**Provided data:**
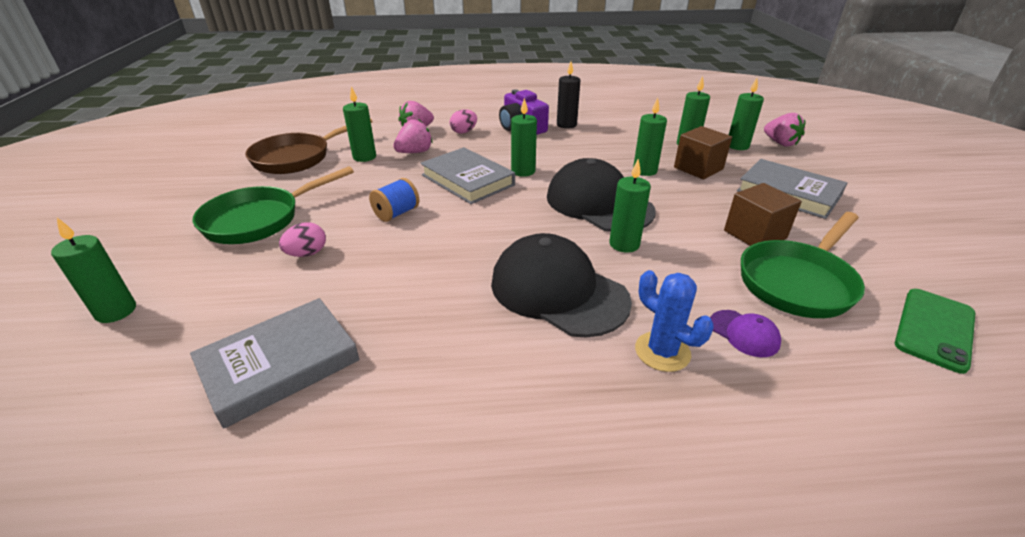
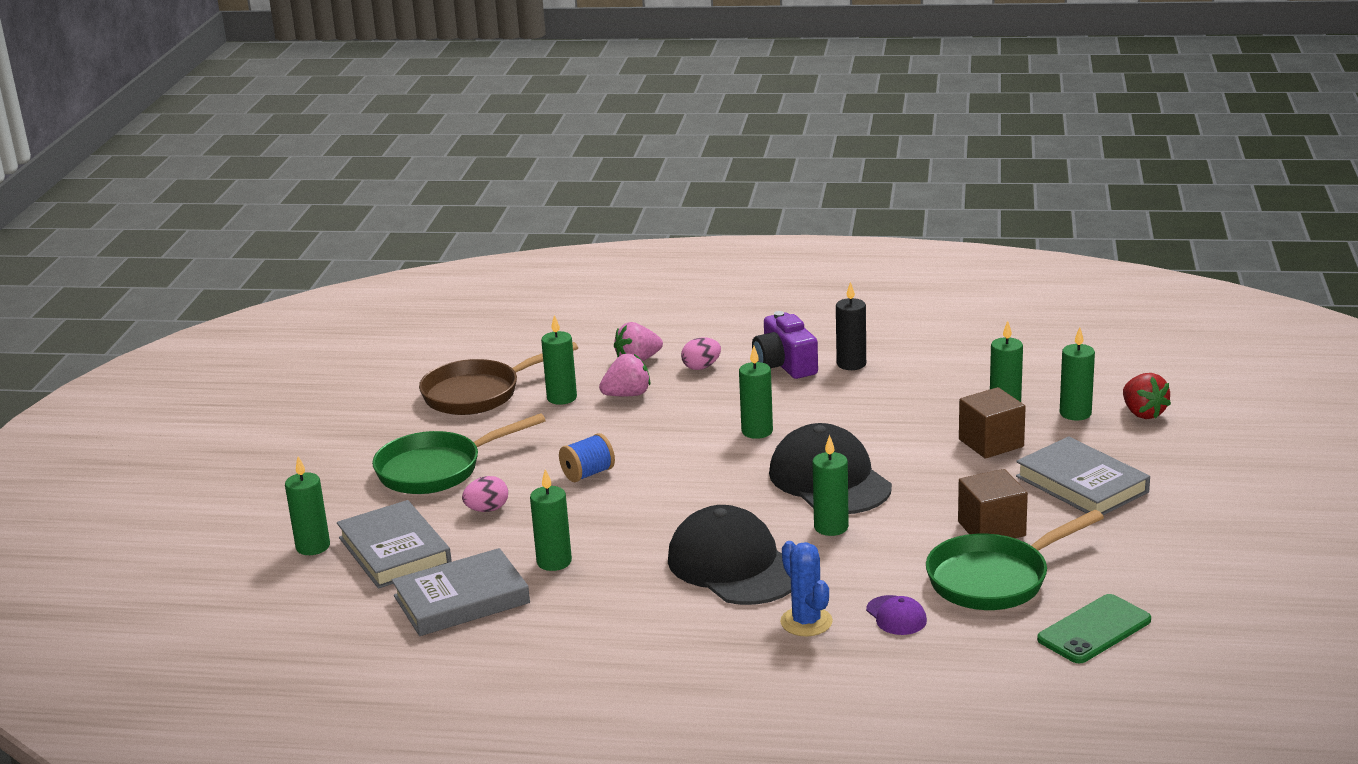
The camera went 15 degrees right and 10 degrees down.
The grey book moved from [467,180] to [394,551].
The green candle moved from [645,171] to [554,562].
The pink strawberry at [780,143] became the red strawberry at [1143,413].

**Task brief:** Print nothing but the lines from the one that contains "The grey book" to the final line of the data, both included, exactly as they read.

**Worked solution:**
The grey book moved from [467,180] to [394,551].
The green candle moved from [645,171] to [554,562].
The pink strawberry at [780,143] became the red strawberry at [1143,413].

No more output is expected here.